**Task objective:** Only the lines below from the one containing "green cube [457,335,516,402]" to the one containing "camera: 85 degrees right, 5 degrees down" should be repeated, both included and unchanged.

**The data:**
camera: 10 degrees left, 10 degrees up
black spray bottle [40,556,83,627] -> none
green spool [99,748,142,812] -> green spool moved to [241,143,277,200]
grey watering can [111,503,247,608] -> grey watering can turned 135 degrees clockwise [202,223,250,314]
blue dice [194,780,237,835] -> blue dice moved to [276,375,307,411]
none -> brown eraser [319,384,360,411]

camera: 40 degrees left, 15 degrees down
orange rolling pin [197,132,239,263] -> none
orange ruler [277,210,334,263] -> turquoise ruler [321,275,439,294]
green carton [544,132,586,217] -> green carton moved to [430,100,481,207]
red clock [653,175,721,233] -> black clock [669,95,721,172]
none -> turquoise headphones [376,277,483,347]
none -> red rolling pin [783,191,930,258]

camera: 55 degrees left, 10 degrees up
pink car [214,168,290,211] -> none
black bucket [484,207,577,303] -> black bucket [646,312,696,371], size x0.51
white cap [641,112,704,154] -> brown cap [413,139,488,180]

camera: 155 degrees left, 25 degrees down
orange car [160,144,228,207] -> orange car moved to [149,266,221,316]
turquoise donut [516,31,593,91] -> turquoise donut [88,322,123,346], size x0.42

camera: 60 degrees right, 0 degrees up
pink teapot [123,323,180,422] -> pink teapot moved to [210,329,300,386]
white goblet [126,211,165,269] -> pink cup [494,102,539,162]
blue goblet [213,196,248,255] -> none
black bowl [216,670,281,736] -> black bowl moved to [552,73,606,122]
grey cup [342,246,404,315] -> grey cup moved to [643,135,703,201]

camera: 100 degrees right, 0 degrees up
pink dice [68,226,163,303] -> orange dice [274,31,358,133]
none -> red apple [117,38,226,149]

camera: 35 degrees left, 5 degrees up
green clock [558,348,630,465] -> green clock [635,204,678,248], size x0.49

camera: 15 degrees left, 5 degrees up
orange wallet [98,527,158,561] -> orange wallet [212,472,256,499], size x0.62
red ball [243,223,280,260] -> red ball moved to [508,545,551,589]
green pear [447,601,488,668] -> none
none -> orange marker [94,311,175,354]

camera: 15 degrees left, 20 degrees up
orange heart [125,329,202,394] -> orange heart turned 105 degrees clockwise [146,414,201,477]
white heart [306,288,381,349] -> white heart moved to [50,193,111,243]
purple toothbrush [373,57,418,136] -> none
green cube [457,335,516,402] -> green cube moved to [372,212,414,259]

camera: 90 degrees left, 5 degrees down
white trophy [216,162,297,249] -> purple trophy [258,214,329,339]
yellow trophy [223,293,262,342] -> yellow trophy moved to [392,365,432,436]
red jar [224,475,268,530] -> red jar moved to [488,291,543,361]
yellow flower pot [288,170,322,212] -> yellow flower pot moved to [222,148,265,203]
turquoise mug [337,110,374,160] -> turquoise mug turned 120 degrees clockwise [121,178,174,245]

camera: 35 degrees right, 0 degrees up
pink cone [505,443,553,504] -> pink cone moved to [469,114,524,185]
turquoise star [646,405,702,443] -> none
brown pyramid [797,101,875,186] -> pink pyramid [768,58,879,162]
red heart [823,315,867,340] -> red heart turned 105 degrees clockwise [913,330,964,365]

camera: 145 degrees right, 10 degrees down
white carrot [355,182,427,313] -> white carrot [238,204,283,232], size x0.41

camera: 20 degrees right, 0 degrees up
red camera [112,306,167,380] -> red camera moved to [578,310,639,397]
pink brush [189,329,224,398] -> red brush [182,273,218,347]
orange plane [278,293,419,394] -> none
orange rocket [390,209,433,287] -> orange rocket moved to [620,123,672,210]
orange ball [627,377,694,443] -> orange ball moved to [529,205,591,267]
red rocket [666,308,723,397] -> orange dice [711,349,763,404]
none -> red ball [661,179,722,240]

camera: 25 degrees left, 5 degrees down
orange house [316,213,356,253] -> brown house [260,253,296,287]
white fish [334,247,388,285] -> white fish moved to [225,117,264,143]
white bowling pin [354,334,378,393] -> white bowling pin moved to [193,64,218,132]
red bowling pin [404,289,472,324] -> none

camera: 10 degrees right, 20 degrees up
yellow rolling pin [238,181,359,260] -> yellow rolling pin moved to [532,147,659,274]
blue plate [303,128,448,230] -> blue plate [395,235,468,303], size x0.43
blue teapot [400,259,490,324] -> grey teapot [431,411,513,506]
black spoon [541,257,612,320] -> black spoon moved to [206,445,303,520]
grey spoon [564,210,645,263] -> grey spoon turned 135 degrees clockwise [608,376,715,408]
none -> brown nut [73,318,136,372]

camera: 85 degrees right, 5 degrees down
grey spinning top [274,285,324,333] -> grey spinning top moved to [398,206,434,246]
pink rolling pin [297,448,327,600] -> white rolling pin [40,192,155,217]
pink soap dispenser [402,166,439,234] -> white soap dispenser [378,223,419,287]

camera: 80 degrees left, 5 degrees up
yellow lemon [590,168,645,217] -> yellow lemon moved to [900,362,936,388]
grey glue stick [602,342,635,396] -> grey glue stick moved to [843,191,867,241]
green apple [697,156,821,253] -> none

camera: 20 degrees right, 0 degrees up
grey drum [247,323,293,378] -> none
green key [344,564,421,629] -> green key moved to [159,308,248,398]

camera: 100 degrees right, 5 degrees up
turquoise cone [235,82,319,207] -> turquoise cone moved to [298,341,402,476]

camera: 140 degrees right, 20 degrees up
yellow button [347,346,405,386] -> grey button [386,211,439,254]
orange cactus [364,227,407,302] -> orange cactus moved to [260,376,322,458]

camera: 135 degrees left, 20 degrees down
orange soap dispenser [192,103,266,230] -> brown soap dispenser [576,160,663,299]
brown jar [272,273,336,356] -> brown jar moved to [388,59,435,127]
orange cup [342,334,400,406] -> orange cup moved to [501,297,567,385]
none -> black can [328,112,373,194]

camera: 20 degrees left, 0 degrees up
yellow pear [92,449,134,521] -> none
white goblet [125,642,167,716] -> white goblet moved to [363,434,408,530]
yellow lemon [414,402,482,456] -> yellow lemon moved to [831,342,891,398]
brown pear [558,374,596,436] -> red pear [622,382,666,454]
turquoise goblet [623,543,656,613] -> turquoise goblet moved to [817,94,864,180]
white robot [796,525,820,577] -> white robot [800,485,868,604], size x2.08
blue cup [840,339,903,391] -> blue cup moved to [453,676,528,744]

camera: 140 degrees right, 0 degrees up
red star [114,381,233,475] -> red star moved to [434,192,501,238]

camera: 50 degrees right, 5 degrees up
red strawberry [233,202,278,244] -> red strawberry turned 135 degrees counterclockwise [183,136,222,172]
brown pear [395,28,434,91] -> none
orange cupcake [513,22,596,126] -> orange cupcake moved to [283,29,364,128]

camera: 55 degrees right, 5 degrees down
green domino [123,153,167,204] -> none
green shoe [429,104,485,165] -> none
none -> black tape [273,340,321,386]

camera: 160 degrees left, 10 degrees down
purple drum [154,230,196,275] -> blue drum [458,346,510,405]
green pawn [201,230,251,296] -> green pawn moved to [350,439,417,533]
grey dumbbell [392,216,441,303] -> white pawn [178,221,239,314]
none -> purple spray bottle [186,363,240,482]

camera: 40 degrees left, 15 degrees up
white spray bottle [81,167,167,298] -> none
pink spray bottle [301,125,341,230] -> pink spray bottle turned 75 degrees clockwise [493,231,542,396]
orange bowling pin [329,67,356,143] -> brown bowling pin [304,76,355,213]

**Answer to this exercise:**
green cube [457,335,516,402] -> green cube moved to [372,212,414,259]

camera: 90 degrees left, 5 degrees down
white trophy [216,162,297,249] -> purple trophy [258,214,329,339]
yellow trophy [223,293,262,342] -> yellow trophy moved to [392,365,432,436]
red jar [224,475,268,530] -> red jar moved to [488,291,543,361]
yellow flower pot [288,170,322,212] -> yellow flower pot moved to [222,148,265,203]
turquoise mug [337,110,374,160] -> turquoise mug turned 120 degrees clockwise [121,178,174,245]

camera: 35 degrees right, 0 degrees up
pink cone [505,443,553,504] -> pink cone moved to [469,114,524,185]
turquoise star [646,405,702,443] -> none
brown pyramid [797,101,875,186] -> pink pyramid [768,58,879,162]
red heart [823,315,867,340] -> red heart turned 105 degrees clockwise [913,330,964,365]

camera: 145 degrees right, 10 degrees down
white carrot [355,182,427,313] -> white carrot [238,204,283,232], size x0.41

camera: 20 degrees right, 0 degrees up
red camera [112,306,167,380] -> red camera moved to [578,310,639,397]
pink brush [189,329,224,398] -> red brush [182,273,218,347]
orange plane [278,293,419,394] -> none
orange rocket [390,209,433,287] -> orange rocket moved to [620,123,672,210]
orange ball [627,377,694,443] -> orange ball moved to [529,205,591,267]
red rocket [666,308,723,397] -> orange dice [711,349,763,404]
none -> red ball [661,179,722,240]

camera: 25 degrees left, 5 degrees down
orange house [316,213,356,253] -> brown house [260,253,296,287]
white fish [334,247,388,285] -> white fish moved to [225,117,264,143]
white bowling pin [354,334,378,393] -> white bowling pin moved to [193,64,218,132]
red bowling pin [404,289,472,324] -> none

camera: 10 degrees right, 20 degrees up
yellow rolling pin [238,181,359,260] -> yellow rolling pin moved to [532,147,659,274]
blue plate [303,128,448,230] -> blue plate [395,235,468,303], size x0.43
blue teapot [400,259,490,324] -> grey teapot [431,411,513,506]
black spoon [541,257,612,320] -> black spoon moved to [206,445,303,520]
grey spoon [564,210,645,263] -> grey spoon turned 135 degrees clockwise [608,376,715,408]
none -> brown nut [73,318,136,372]

camera: 85 degrees right, 5 degrees down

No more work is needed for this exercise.